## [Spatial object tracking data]
■ ■ ■ ■

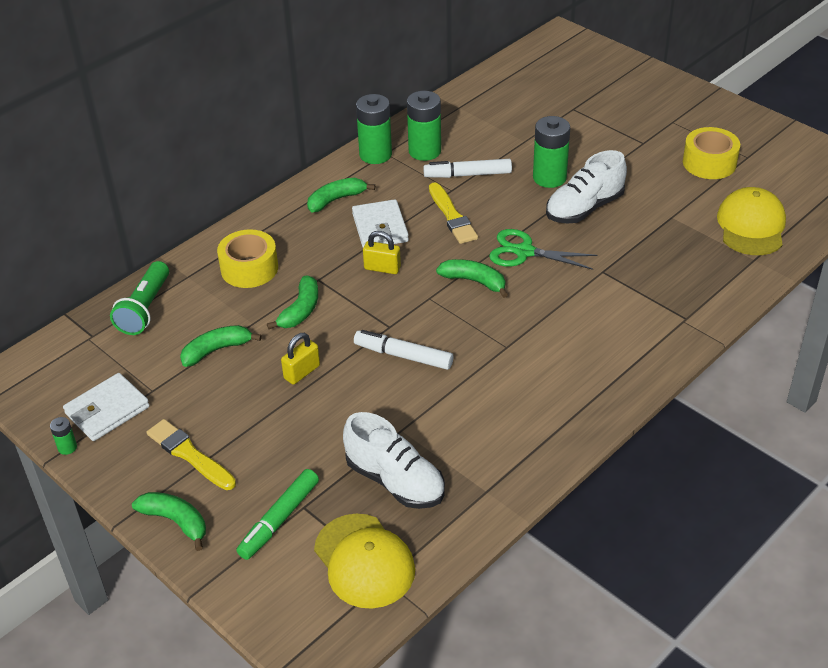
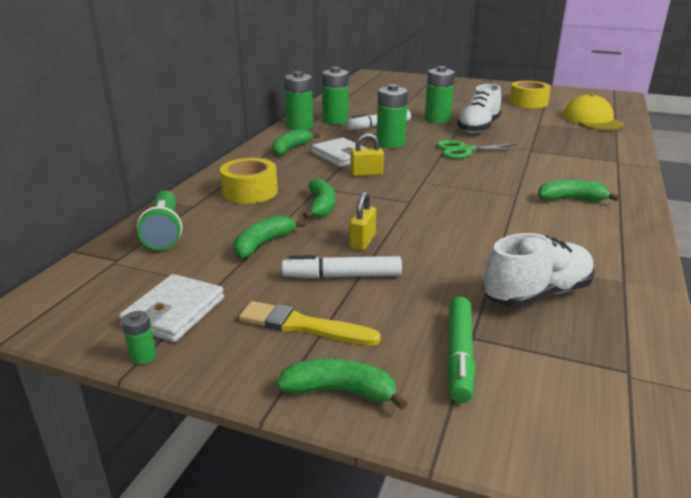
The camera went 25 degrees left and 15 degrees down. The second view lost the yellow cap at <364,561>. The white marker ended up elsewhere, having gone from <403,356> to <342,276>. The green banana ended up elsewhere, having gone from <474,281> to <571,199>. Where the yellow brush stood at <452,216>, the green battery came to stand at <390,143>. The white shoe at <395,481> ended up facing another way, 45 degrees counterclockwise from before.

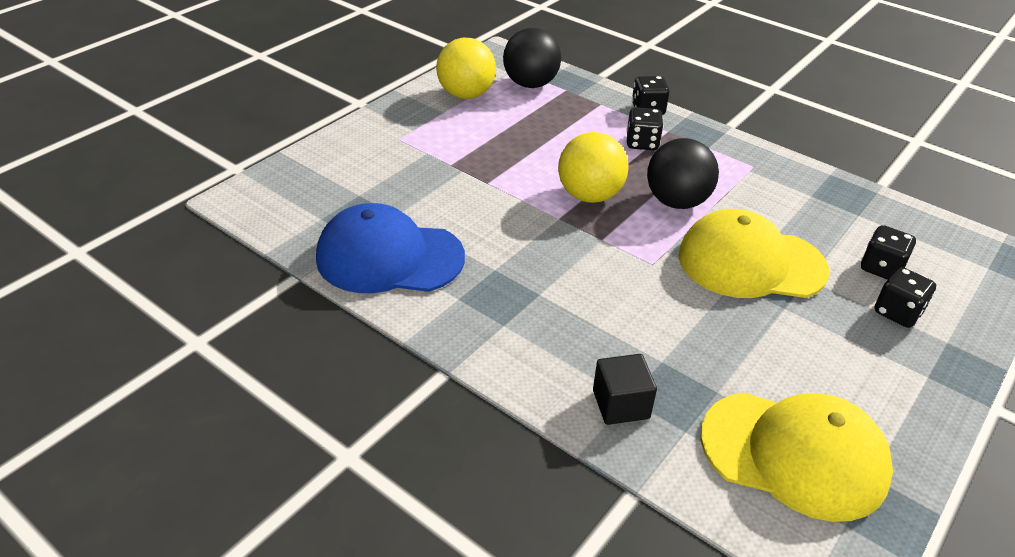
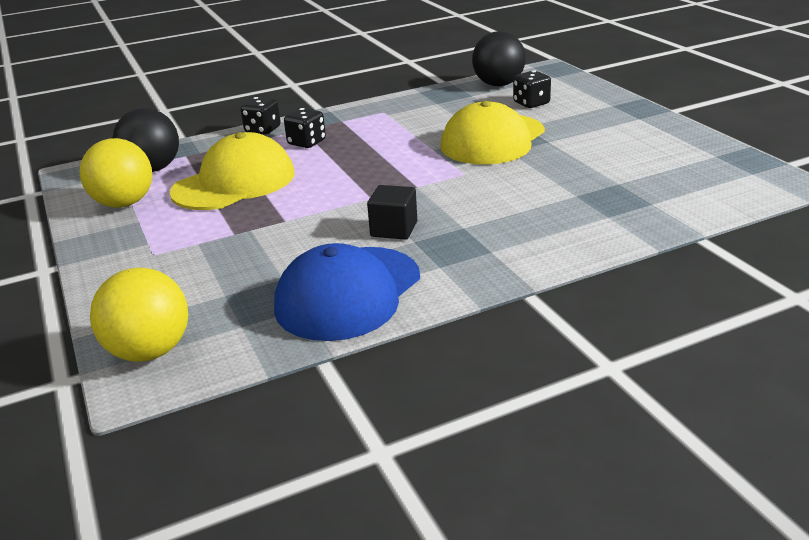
The camera went 60 degrees left and 10 degrees down. The second view lost the black dice at <897,312>. The yellow ball ended up elsewhere, having gone from <589,195> to <150,351>. The black cube ended up elsewhere, having gone from <621,404> to <394,229>. The black ball ended up elsewhere, having gone from <676,202> to <498,84>. The yellow cap ended up elsewhere, having gone from <794,454> to <234,183>.

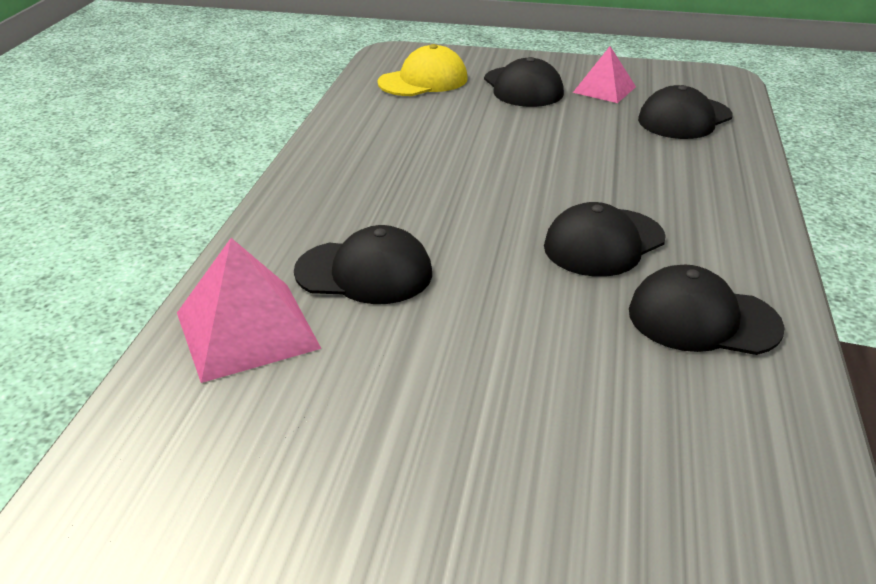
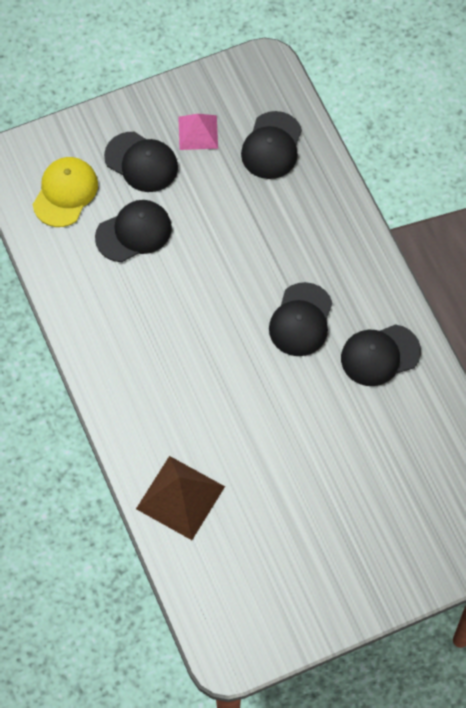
The camera went 35 degrees left and 30 degrees up. The black cap ended up elsewhere, having gone from <364,272> to <134,232>. What was the pink pyramid at <247,330> turned into the brown pyramid at <180,497>.

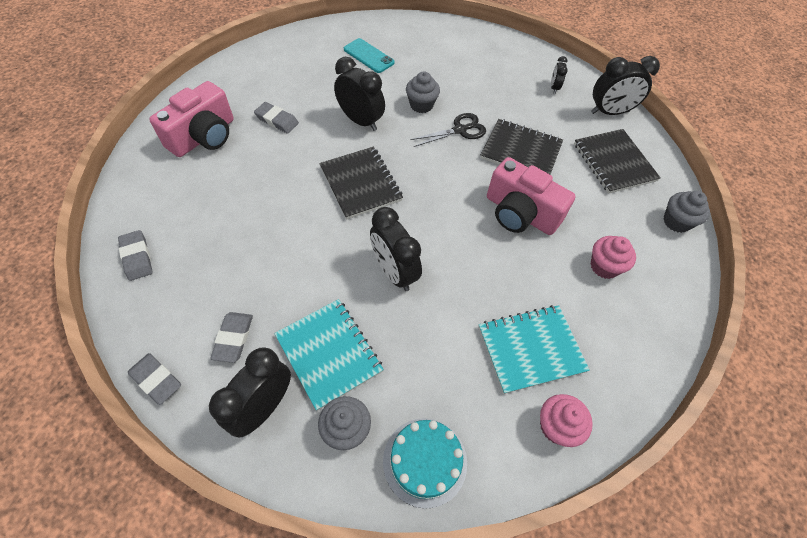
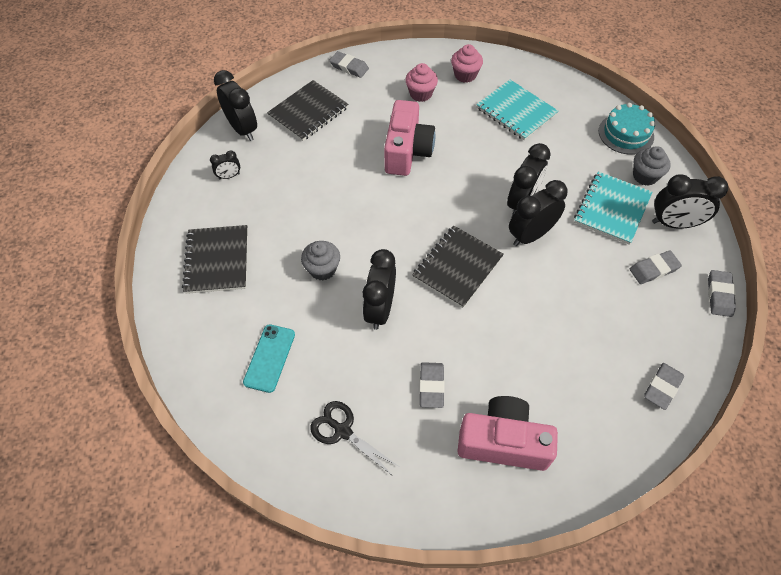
The camera went 115 degrees left and 0 degrees up. The second view gained the black clock at <530,235>. The black scissors ended up elsewhere, having gone from <460,130> to <343,431>. The black notebook ended up elsewhere, having gone from <521,151> to <217,260>. The pink cupcake ended up elsewhere, having gone from <557,426> to <465,75>. Where the grey cupcake stood at <676,222>, the grey eraser came to stand at <349,67>.

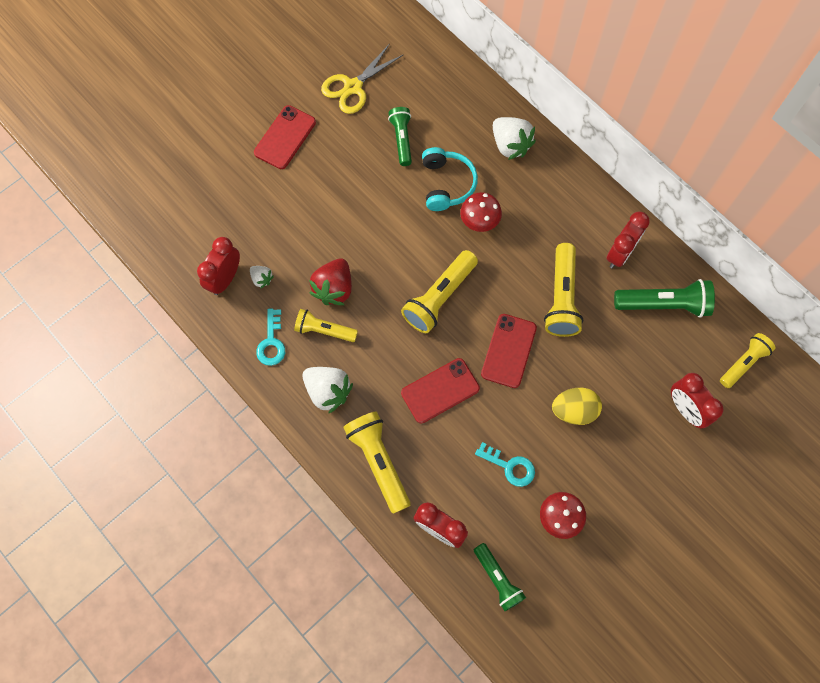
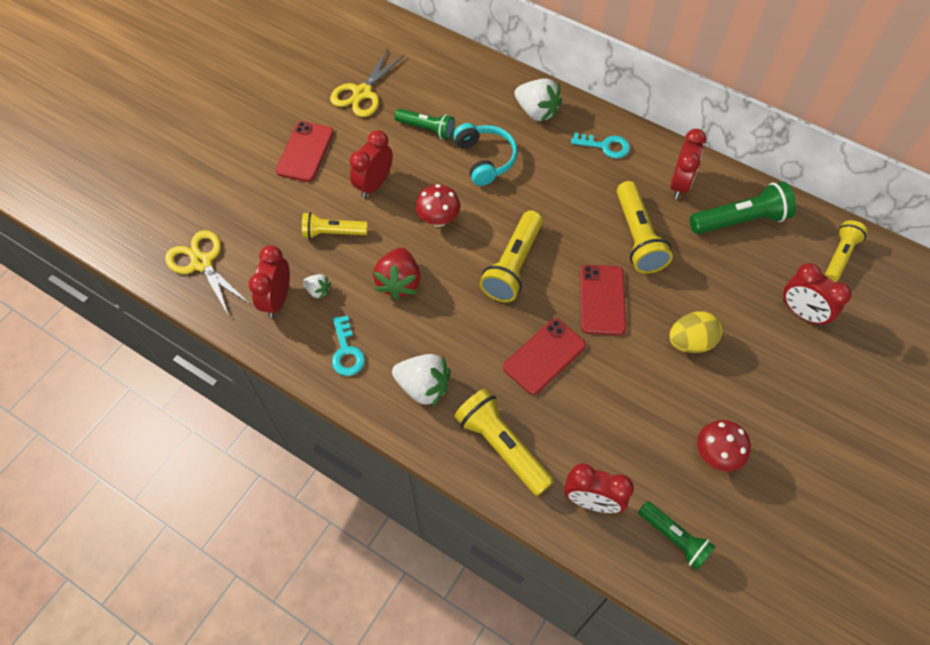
The camera went 15 degrees left and 10 degrees down. The second view gained the yellow scissors at <201,263>. The second view gained the red clock at <374,184>. The yellow flashlight ended up elsewhere, having gone from <324,330> to <333,233>. The red mushroom ended up elsewhere, having gone from <479,222> to <438,220>. The turquoise key ended up elsewhere, having gone from <510,466> to <605,146>. The green flashlight at <402,139> ended up facing another way, 135 degrees clockwise from before.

■ ■ ■ ■

## [WORK INSTRUCTIONS]
Your copy should match every record exactly and contain no pictures.

## [ANSWER BOX]
The camera went 25 degrees left and 15 degrees down. The second view lost the yellow cap at <364,561>. The white marker ended up elsewhere, having gone from <403,356> to <342,276>. The green banana ended up elsewhere, having gone from <474,281> to <571,199>. Where the yellow brush stood at <452,216>, the green battery came to stand at <390,143>. The white shoe at <395,481> ended up facing another way, 45 degrees counterclockwise from before.

The camera went 60 degrees left and 10 degrees down. The second view lost the black dice at <897,312>. The yellow ball ended up elsewhere, having gone from <589,195> to <150,351>. The black cube ended up elsewhere, having gone from <621,404> to <394,229>. The black ball ended up elsewhere, having gone from <676,202> to <498,84>. The yellow cap ended up elsewhere, having gone from <794,454> to <234,183>.

The camera went 35 degrees left and 30 degrees up. The black cap ended up elsewhere, having gone from <364,272> to <134,232>. What was the pink pyramid at <247,330> turned into the brown pyramid at <180,497>.

The camera went 115 degrees left and 0 degrees up. The second view gained the black clock at <530,235>. The black scissors ended up elsewhere, having gone from <460,130> to <343,431>. The black notebook ended up elsewhere, having gone from <521,151> to <217,260>. The pink cupcake ended up elsewhere, having gone from <557,426> to <465,75>. Where the grey cupcake stood at <676,222>, the grey eraser came to stand at <349,67>.

The camera went 15 degrees left and 10 degrees down. The second view gained the yellow scissors at <201,263>. The second view gained the red clock at <374,184>. The yellow flashlight ended up elsewhere, having gone from <324,330> to <333,233>. The red mushroom ended up elsewhere, having gone from <479,222> to <438,220>. The turquoise key ended up elsewhere, having gone from <510,466> to <605,146>. The green flashlight at <402,139> ended up facing another way, 135 degrees clockwise from before.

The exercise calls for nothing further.